Only the lines from the one with "red cross: (254, 358)" through the last belong in the output; print them exactly as given below.

<<<<

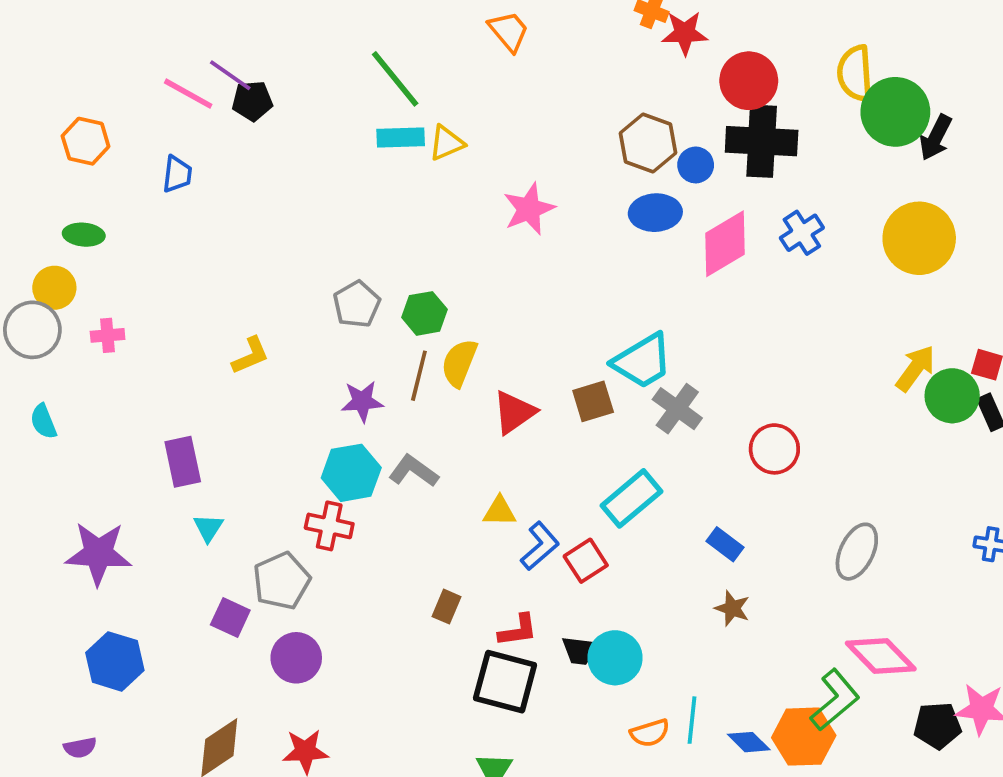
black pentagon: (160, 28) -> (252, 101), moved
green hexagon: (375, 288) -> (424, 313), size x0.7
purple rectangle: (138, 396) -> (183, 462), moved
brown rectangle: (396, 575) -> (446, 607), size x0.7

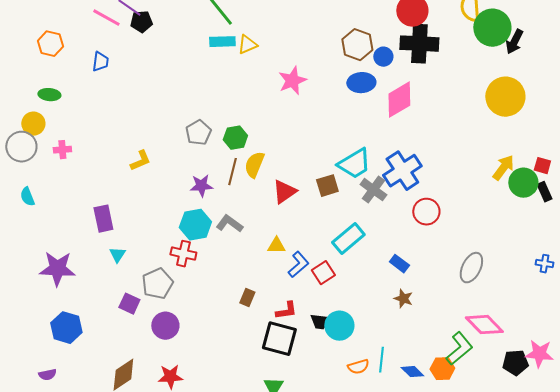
blue cross: (802, 233) -> (402, 171), moved, size x1.6
orange hexagon: (804, 737) -> (442, 369), size x0.7

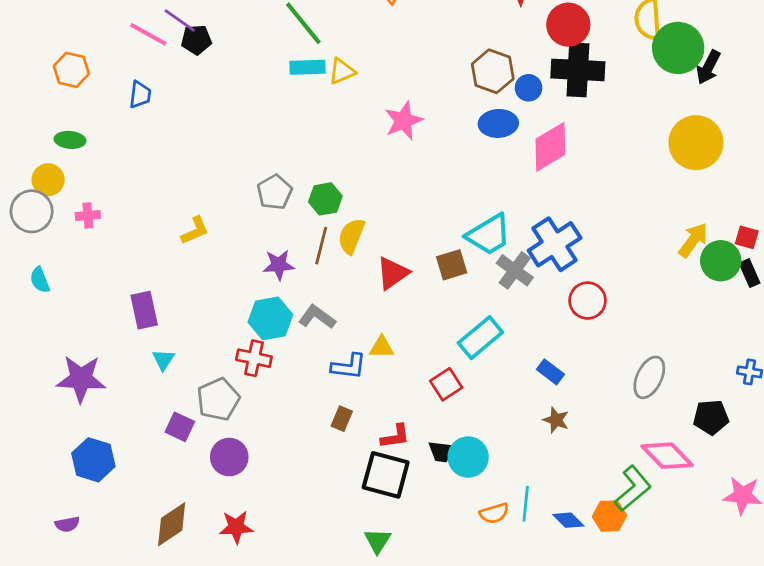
blue L-shape: (298, 265) -> (349, 366), moved, turned 48
black pentagon: (515, 363) -> (711, 417), moved

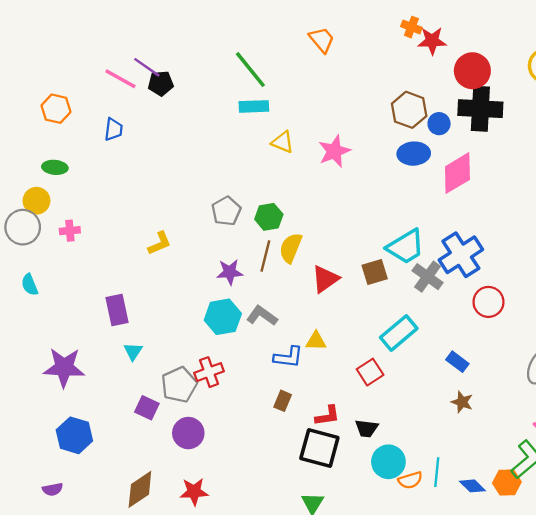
yellow triangle: (342, 71) -> (283, 142), moved, turned 45
red cross: (254, 358) -> (209, 372), moved, turned -32
cyan circle: (468, 457) -> (388, 462), moved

>>>>

OUTPUT ->
red cross: (254, 358) -> (209, 372), moved, turned -32
cyan circle: (468, 457) -> (388, 462), moved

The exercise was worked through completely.